→ What to work on:
From the first line to the last, write out the records exactly, leaving the pictures behind.

→ Listed entries:
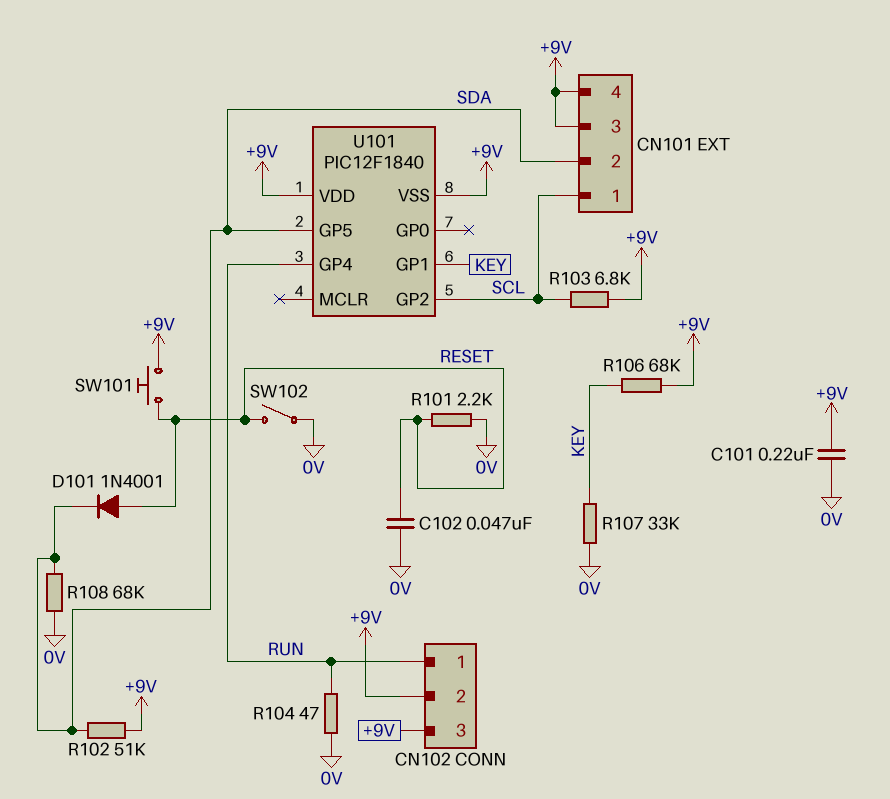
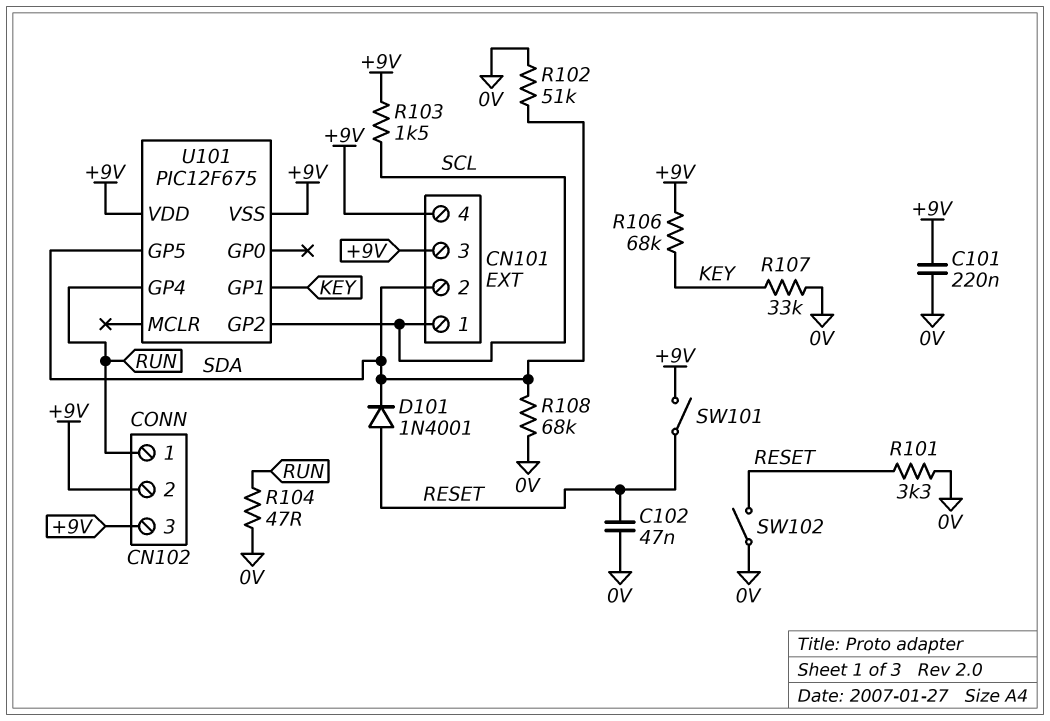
R101: 2.2k (0V, RESET) -> 3.3k (0V, RESET)
R102: 51k (+9V, SDA) -> 51k (0V, SDA)
R103: 6.8k (+9V, SCL) -> 1.5k (+9V, SCL)
SW101: button (+9V, RESET) -> switch (+9V, RESET)
U101: PIC12F1840 -> PIC12F675

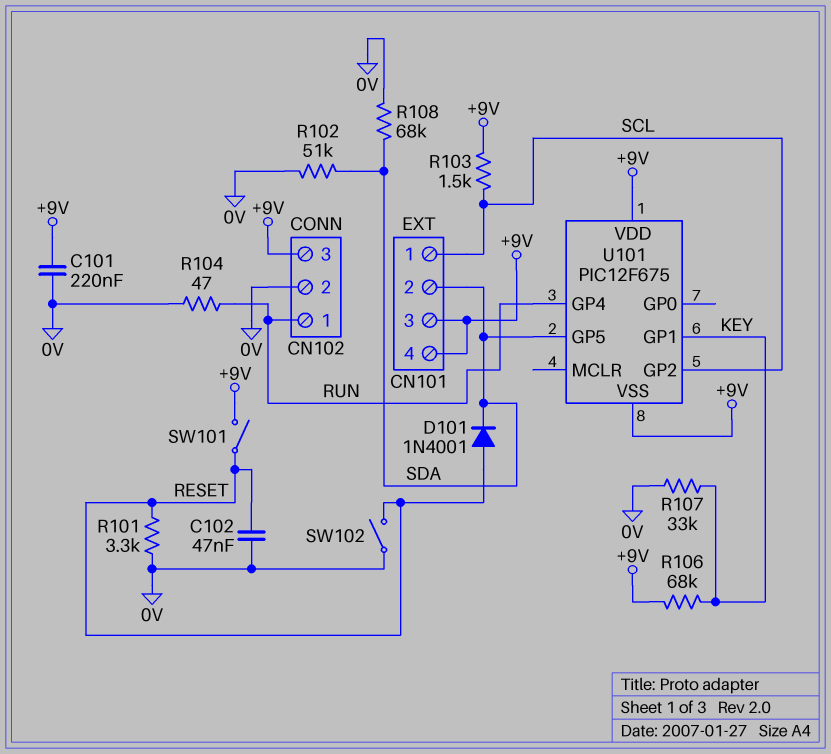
CN102 pin 2: +9V -> 0V

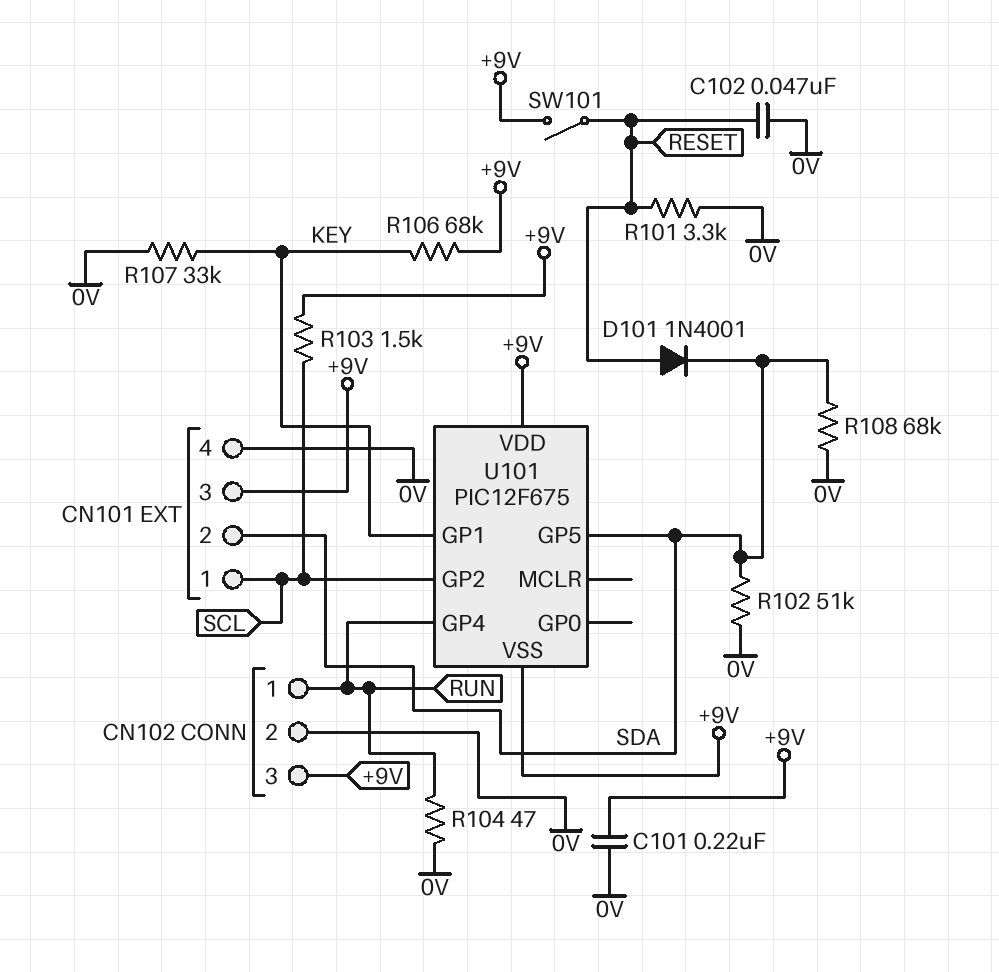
CN101 pin 4: +9V -> 0V
SW102: switch (0V, RESET) -> none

→ Answer box:
R101: 2.2k (0V, RESET) -> 3.3k (0V, RESET)
R102: 51k (+9V, SDA) -> 51k (0V, SDA)
R103: 6.8k (+9V, SCL) -> 1.5k (+9V, SCL)
SW101: button (+9V, RESET) -> switch (+9V, RESET)
U101: PIC12F1840 -> PIC12F675

CN102 pin 2: +9V -> 0V

CN101 pin 4: +9V -> 0V
SW102: switch (0V, RESET) -> none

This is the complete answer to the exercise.